Object state change records:
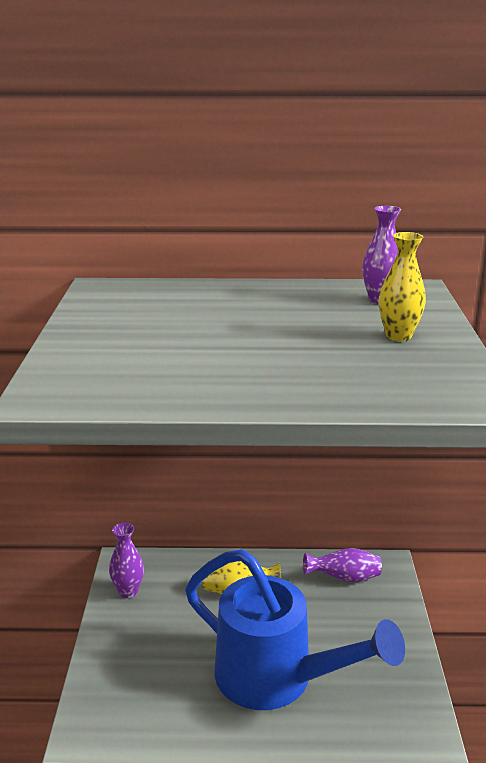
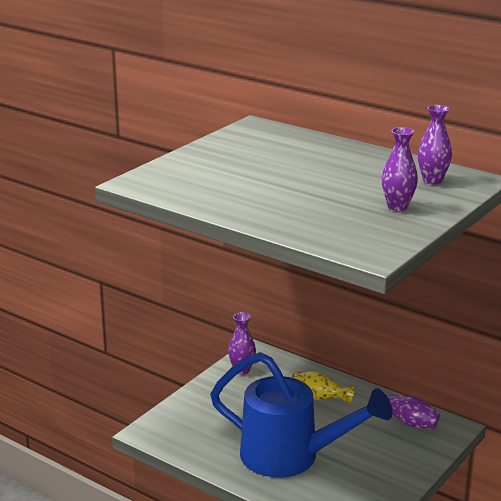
camera: 35 degrees right, 0 degrees up
(276, 678) = (290, 456): blue watering can -> blue watering can turned 45 degrees counterclockwise
(398, 336) = (397, 206): yellow vase -> purple vase

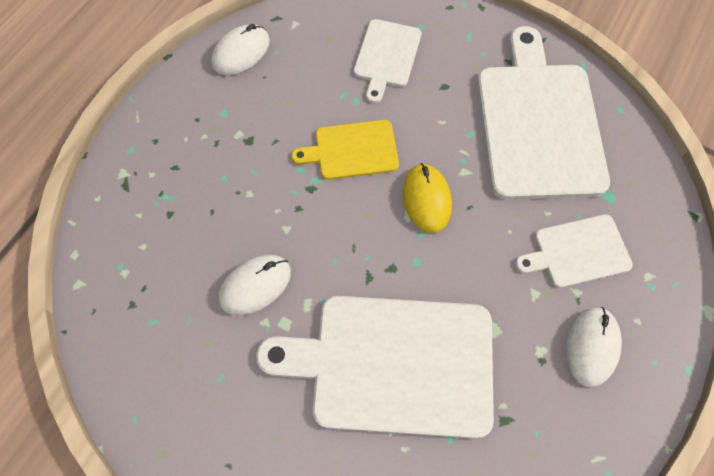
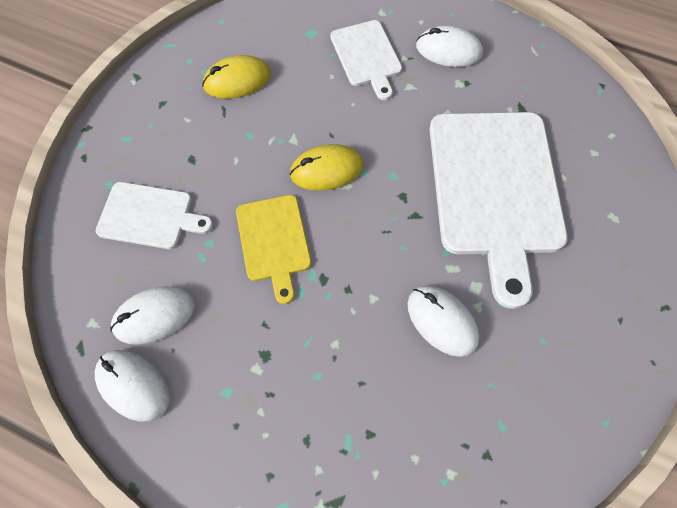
camera: 95 degrees left, 0 degrees up
(294, 63) = (154, 316): none -> white mouse
(538, 124) = (237, 80): white cutting board -> yellow mouse

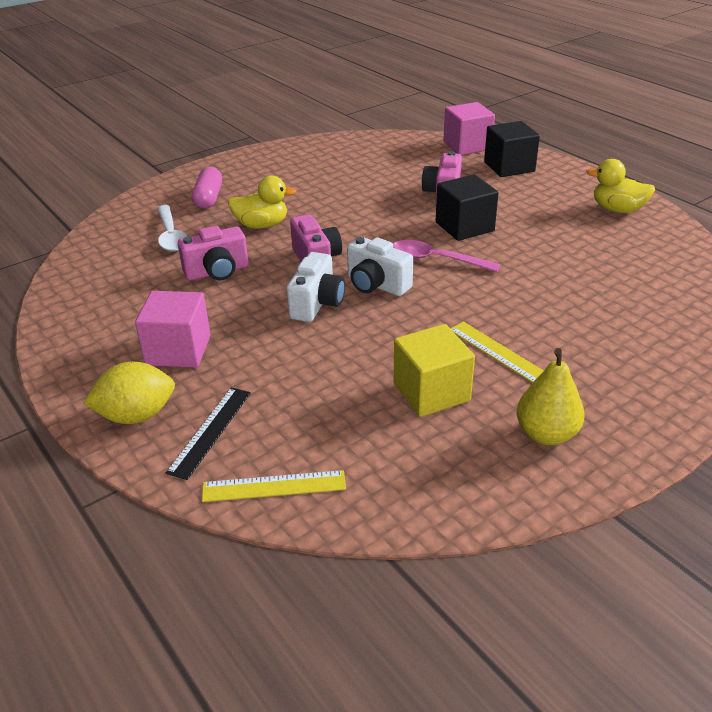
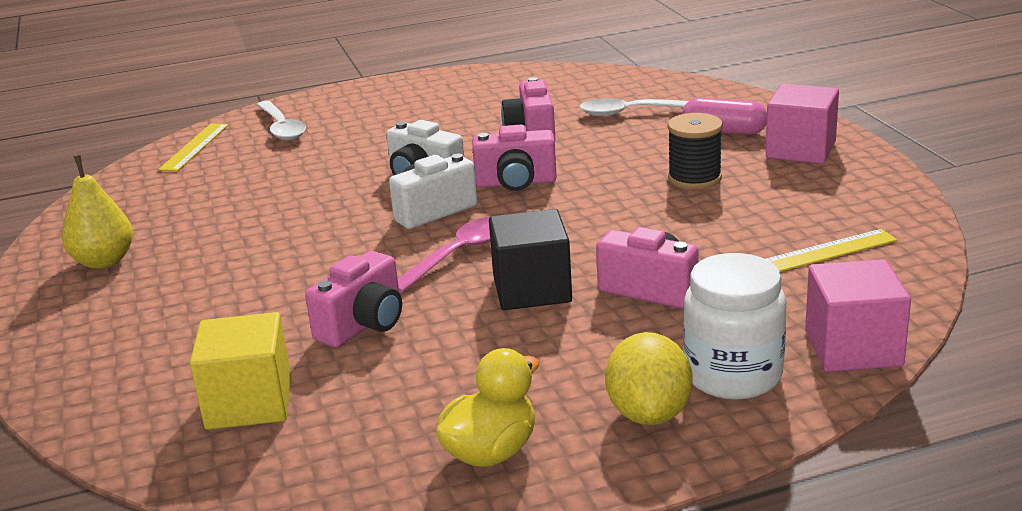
camera: 110 degrees right, 10 degrees down
(136, 415) = (331, 104): yellow lemon -> yellow lemon (649, 413)
(178, 350) = (404, 117): pink cube -> pink cube (800, 150)
(210, 431) = (281, 128): black ruler -> white spoon
(261, 225) = (628, 158): yellow duck -> none
(291, 199) = (694, 178): none -> black spool
(431, 392) = (223, 217): yellow cube -> yellow cube (249, 403)
(498, 352) = (240, 261): yellow ruler -> yellow ruler (826, 252)
(509, 167) = (733, 375): black cube -> white jar
(542, 272) = (364, 325): none -> pink camera

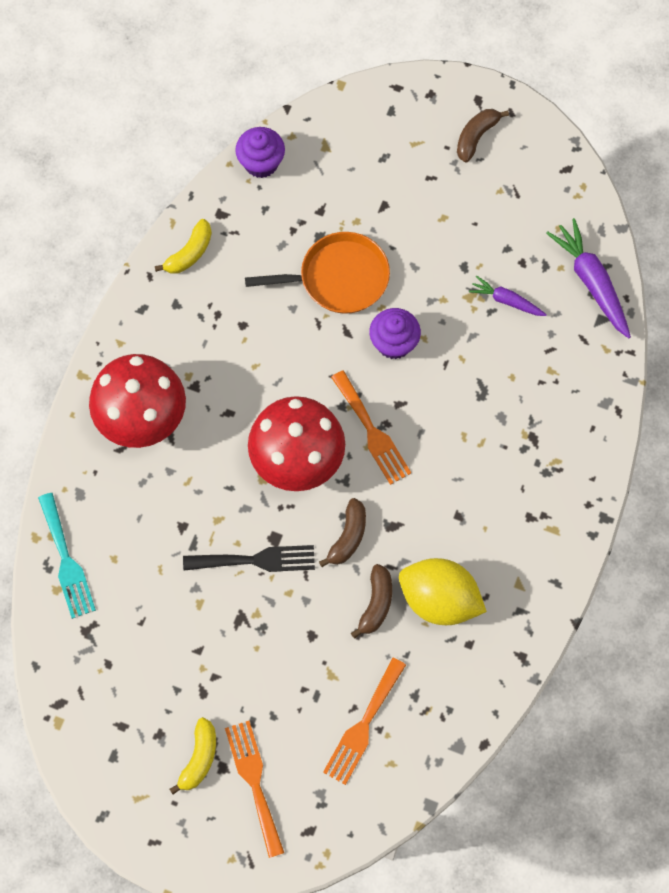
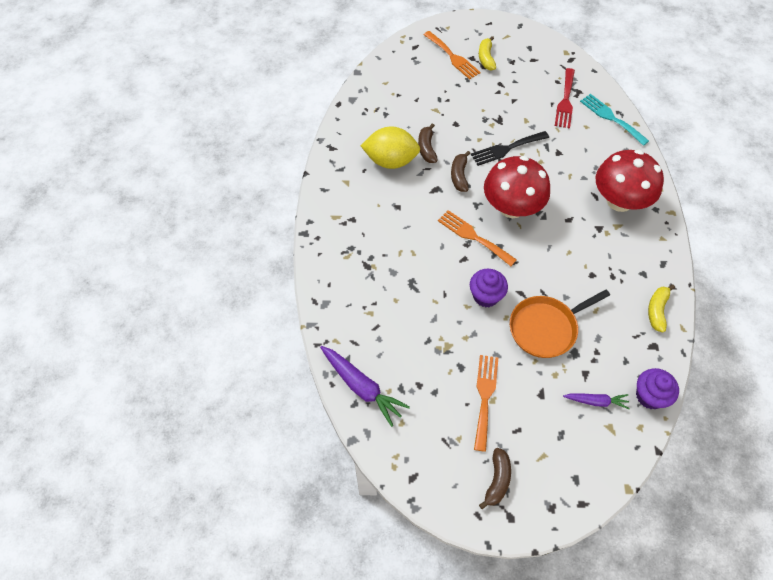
camera: 160 degrees right, 10 degrees down
(118, 619) = (565, 101): none -> red fork
(363, 726) = (407, 93): orange fork -> orange fork (485, 397)
(506, 301) = (420, 352): purple carrot -> purple carrot (596, 401)

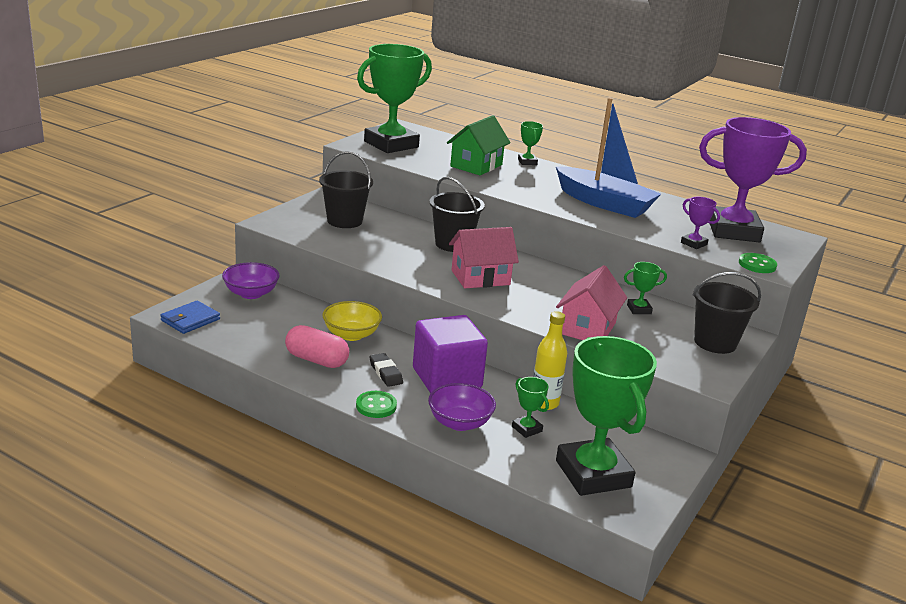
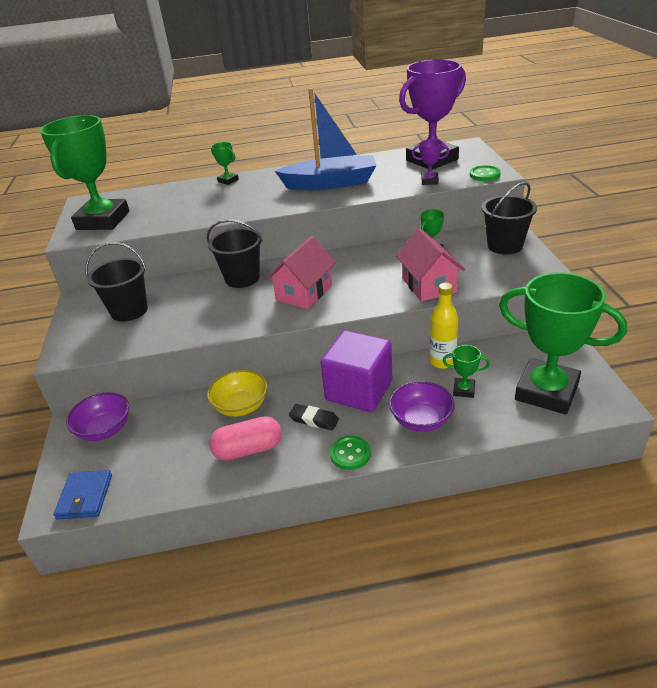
camera: 35 degrees left, 10 degrees up
(476, 165) = (198, 202): green house -> none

■ Directive ■
What is needed is an exact copy of the entries, without any images.

■ Task result ■
camera: 35 degrees right, 0 degrees up
(276, 678) = (290, 456): blue watering can -> blue watering can turned 45 degrees counterclockwise
(398, 336) = (397, 206): yellow vase -> purple vase

camera: 95 degrees left, 0 degrees up
(294, 63) = (154, 316): none -> white mouse
(538, 124) = (237, 80): white cutting board -> yellow mouse

camera: 110 degrees right, 10 degrees down
(136, 415) = (331, 104): yellow lemon -> yellow lemon (649, 413)
(178, 350) = (404, 117): pink cube -> pink cube (800, 150)
(210, 431) = (281, 128): black ruler -> white spoon
(261, 225) = (628, 158): yellow duck -> none
(291, 199) = (694, 178): none -> black spool
(431, 392) = (223, 217): yellow cube -> yellow cube (249, 403)
(498, 352) = (240, 261): yellow ruler -> yellow ruler (826, 252)
(509, 167) = (733, 375): black cube -> white jar
(542, 272) = (364, 325): none -> pink camera

camera: 160 degrees right, 10 degrees down
(118, 619) = (565, 101): none -> red fork
(363, 726) = (407, 93): orange fork -> orange fork (485, 397)
(506, 301) = (420, 352): purple carrot -> purple carrot (596, 401)

camera: 35 degrees left, 10 degrees up
(476, 165) = (198, 202): green house -> none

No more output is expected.